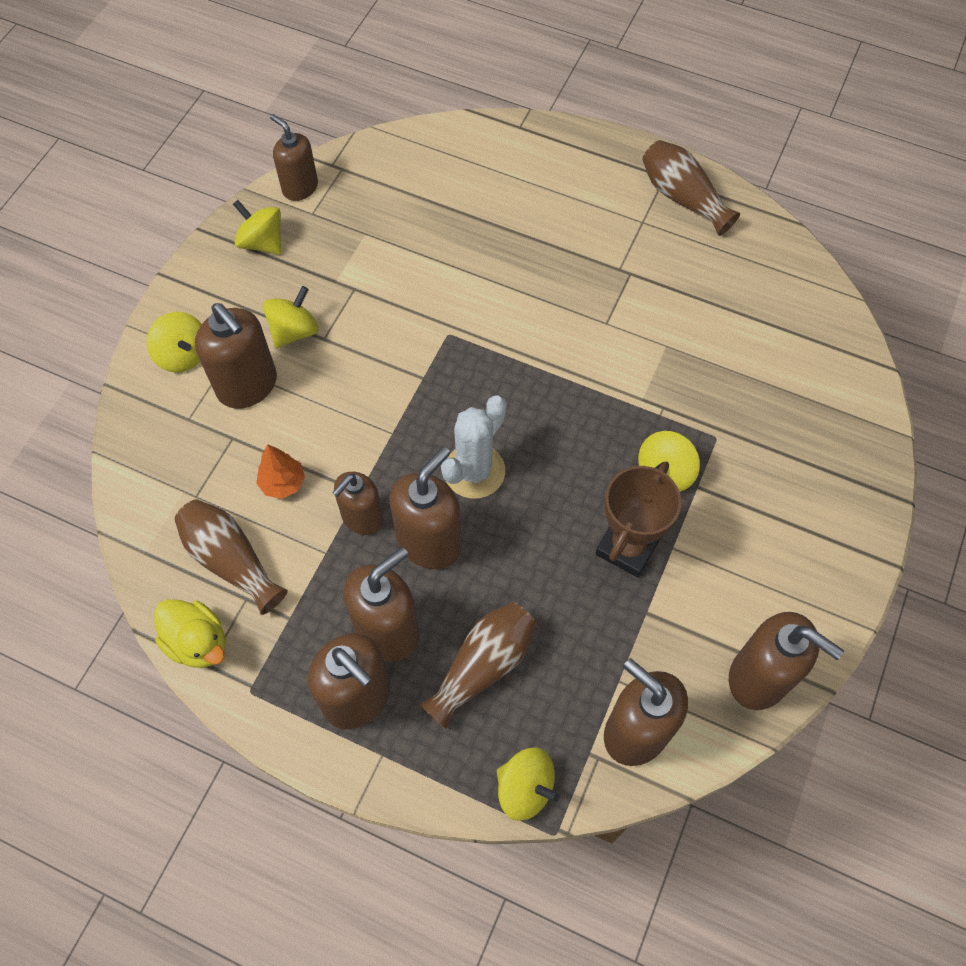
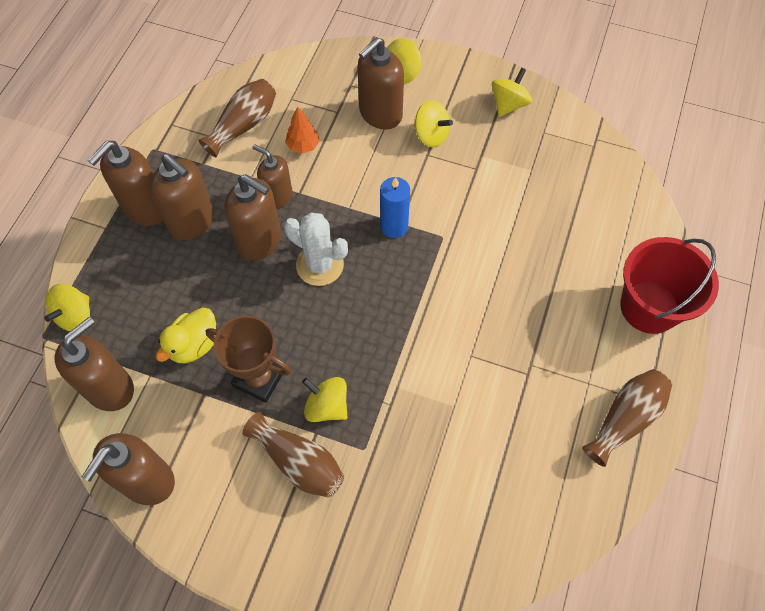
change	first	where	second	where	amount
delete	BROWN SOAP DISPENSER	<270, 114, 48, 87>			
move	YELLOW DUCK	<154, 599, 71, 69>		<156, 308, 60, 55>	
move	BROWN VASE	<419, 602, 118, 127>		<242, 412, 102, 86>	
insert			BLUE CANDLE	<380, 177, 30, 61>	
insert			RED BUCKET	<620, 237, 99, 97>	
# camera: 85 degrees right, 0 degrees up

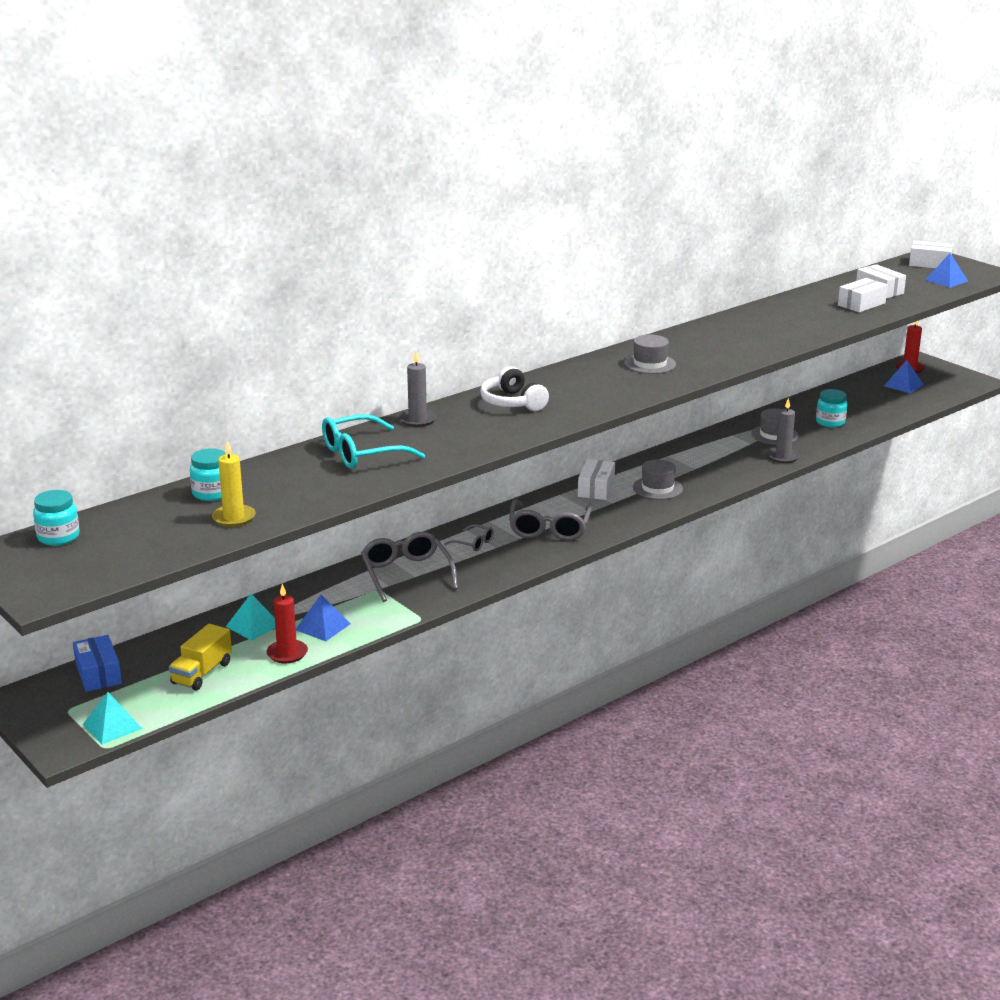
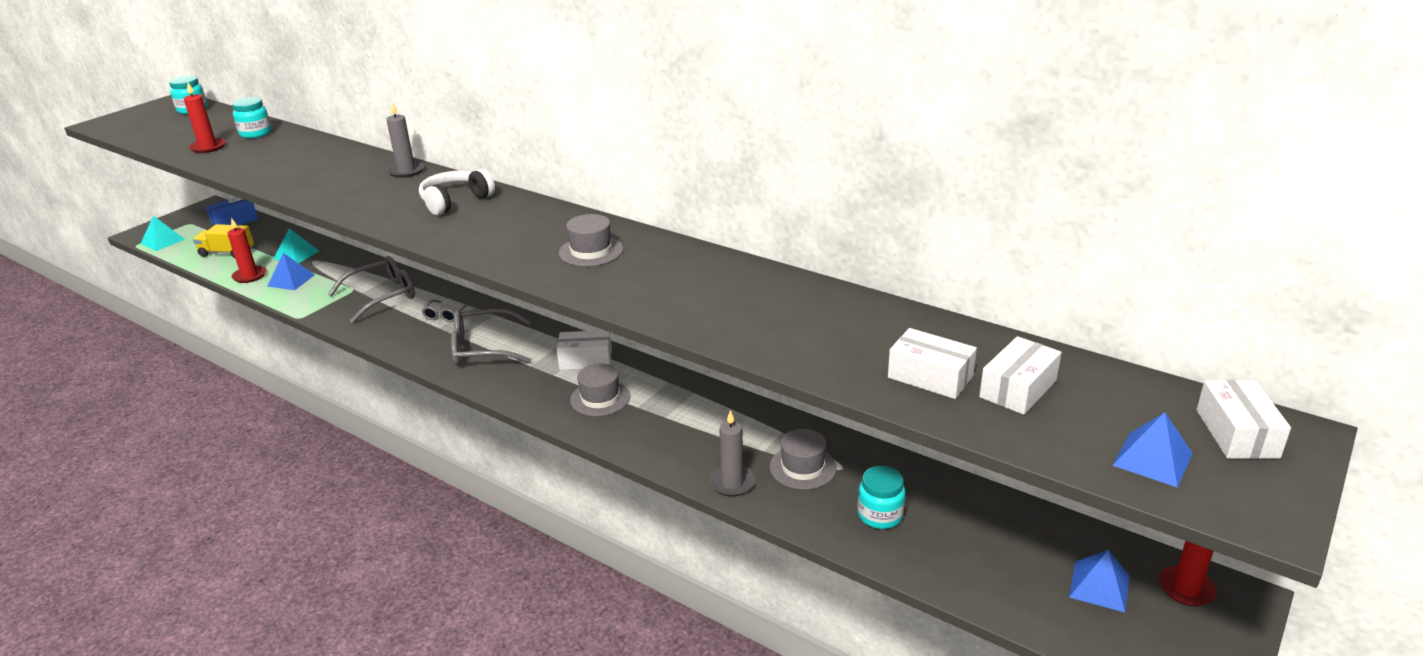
change	first	where	second	where	amount
delete	TURQUOISE GLASSES	<322, 414, 103, 55>			
recolor	YELLOW CANDLE	<212, 440, 44, 87>	RED CANDLE	<184, 83, 42, 70>	
# camera: 75 degrees right, 5 degrees up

===============

*What this task involves:* Within the data above, the lines from the one with "114, 48, 87>" to the one with "237, 99, 97>" must be repeated exactly; no other line belongs in the answer.

*Expected answer:*
delete	BROWN SOAP DISPENSER	<270, 114, 48, 87>			
move	YELLOW DUCK	<154, 599, 71, 69>		<156, 308, 60, 55>	
move	BROWN VASE	<419, 602, 118, 127>		<242, 412, 102, 86>	
insert			BLUE CANDLE	<380, 177, 30, 61>	
insert			RED BUCKET	<620, 237, 99, 97>	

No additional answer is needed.